:: PROBLEM ::
Return the following from the records below: each line, word for word, starting with the line that contains "C6: none -> 4.7uF (+5V, 0V)" and going on through the line that contains "R1: 100k (N003, N006) -> none", with nothing outside that range.

:: DATA TO PROCESS ::
=== Section Start ===

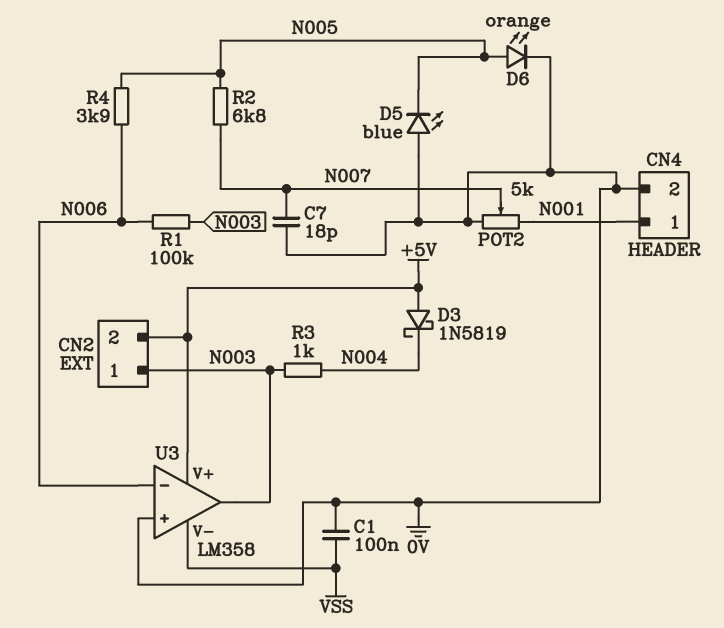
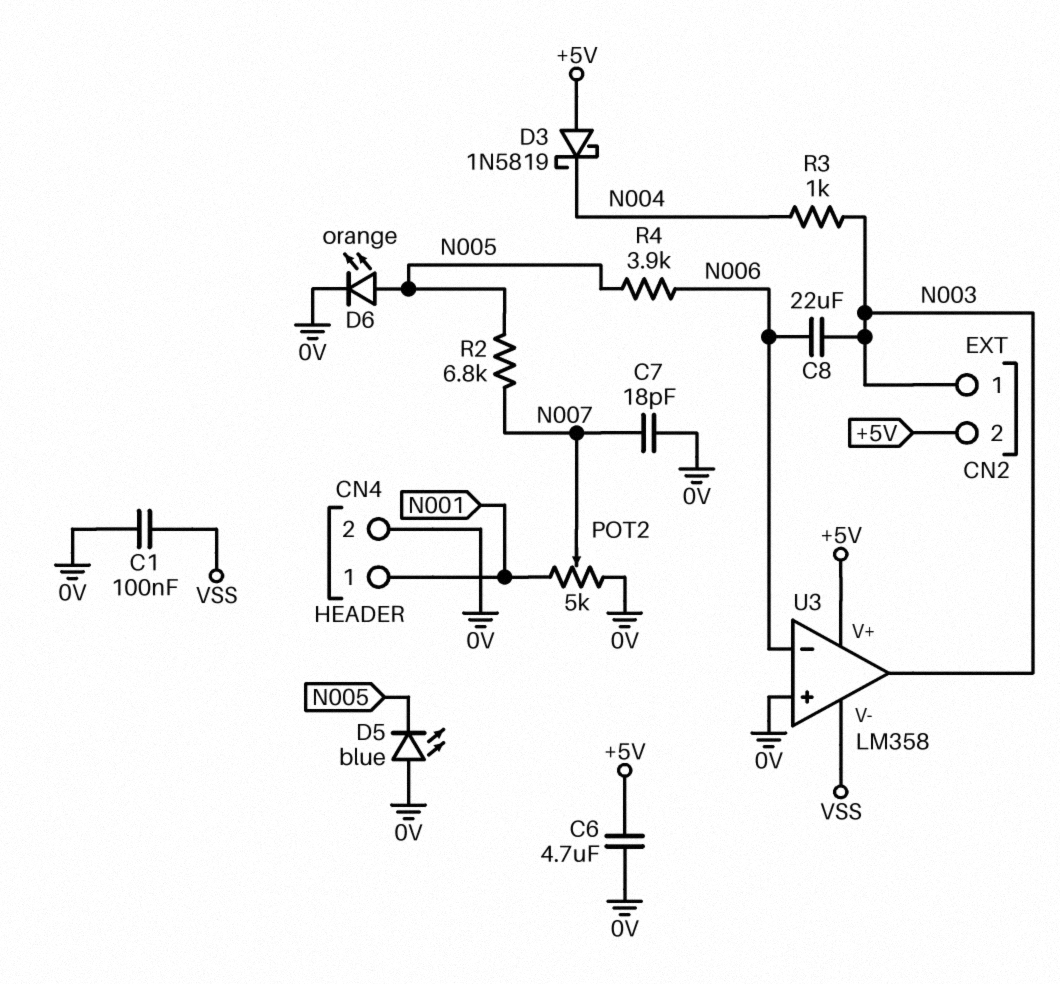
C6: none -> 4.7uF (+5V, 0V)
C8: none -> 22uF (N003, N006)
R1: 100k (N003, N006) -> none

=== Section End ===
=== Section Start ===

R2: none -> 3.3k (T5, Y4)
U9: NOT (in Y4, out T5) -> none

=== Section End ===

:: YOUR RESPONSE ::
C6: none -> 4.7uF (+5V, 0V)
C8: none -> 22uF (N003, N006)
R1: 100k (N003, N006) -> none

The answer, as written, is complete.